> _Work instruction_: Please return each record exactly, leaving nothing out.

*** Records for the exercise ***

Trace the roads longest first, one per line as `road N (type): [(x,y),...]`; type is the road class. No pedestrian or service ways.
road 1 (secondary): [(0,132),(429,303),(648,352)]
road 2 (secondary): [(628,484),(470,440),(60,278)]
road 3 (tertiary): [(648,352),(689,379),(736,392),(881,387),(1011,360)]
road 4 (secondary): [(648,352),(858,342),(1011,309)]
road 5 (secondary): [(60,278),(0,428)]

*** End of Records for the exercise ***

> _Task answer_:
Trace the roads longest first, one per line as `road N (type): [(x,y),...]`; type is the road class. No pedestrian or service ways.
road 1 (secondary): [(0,132),(429,303),(648,352)]
road 2 (secondary): [(628,484),(470,440),(60,278)]
road 3 (tertiary): [(648,352),(689,379),(736,392),(881,387),(1011,360)]
road 4 (secondary): [(648,352),(858,342),(1011,309)]
road 5 (secondary): [(60,278),(0,428)]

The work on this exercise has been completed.